YOUR INSTRUCTIONS:
How do the lines below between the ones holding "turquoise ruler: 2 -> 0" and "yellow carrot: 1 -> 0", inclusive, read? Give them again exactly, with no other lines.

INFORMATION:

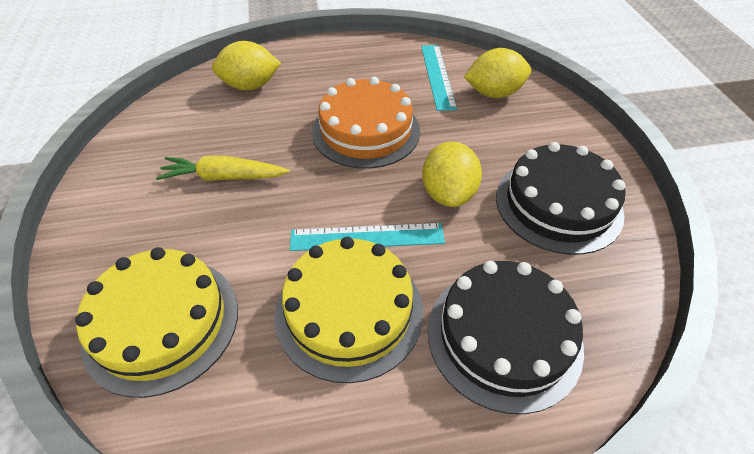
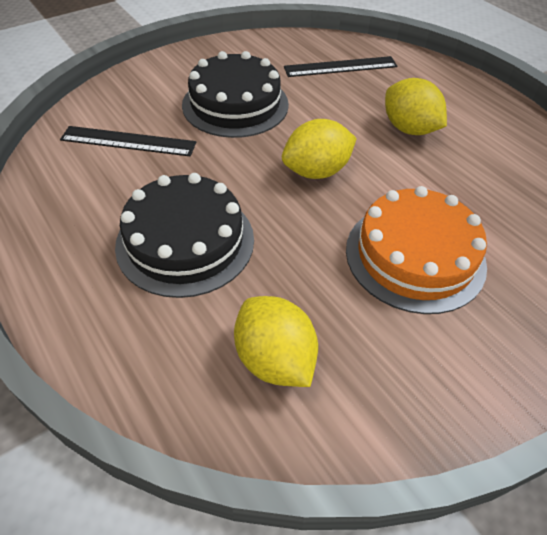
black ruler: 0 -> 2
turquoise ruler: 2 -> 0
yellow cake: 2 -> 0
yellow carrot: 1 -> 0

--

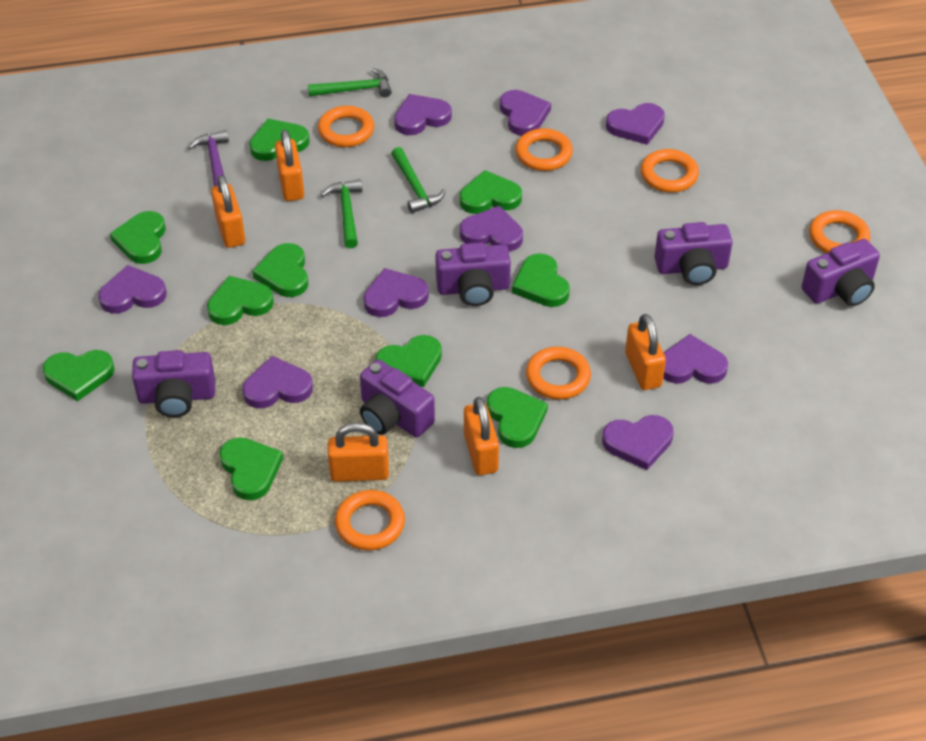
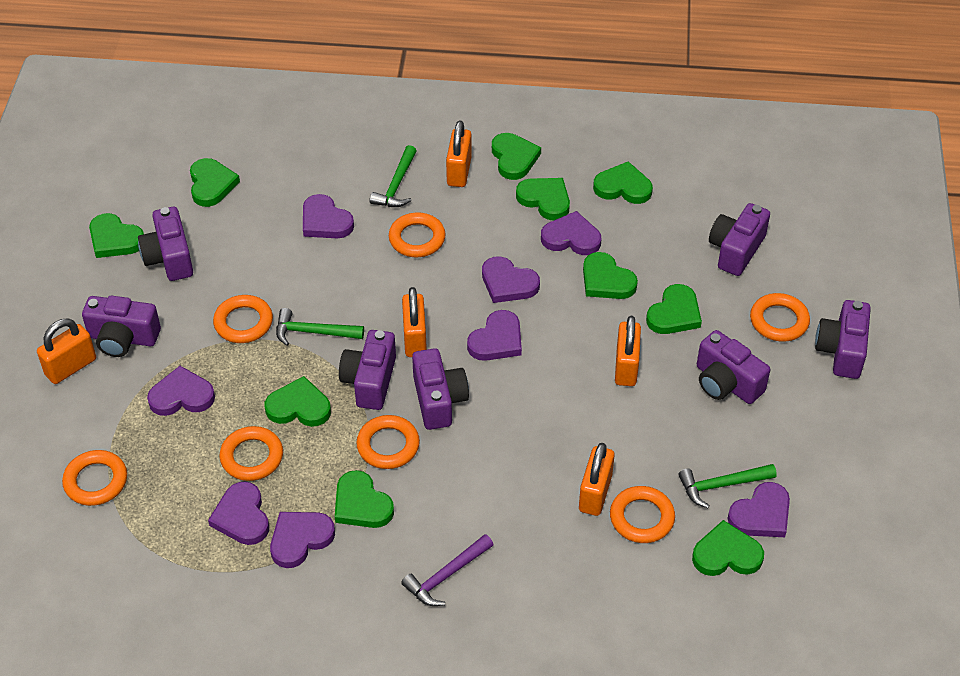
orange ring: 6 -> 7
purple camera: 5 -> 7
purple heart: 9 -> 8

EXPECTED OUTPUT:
turquoise ruler: 2 -> 0
yellow cake: 2 -> 0
yellow carrot: 1 -> 0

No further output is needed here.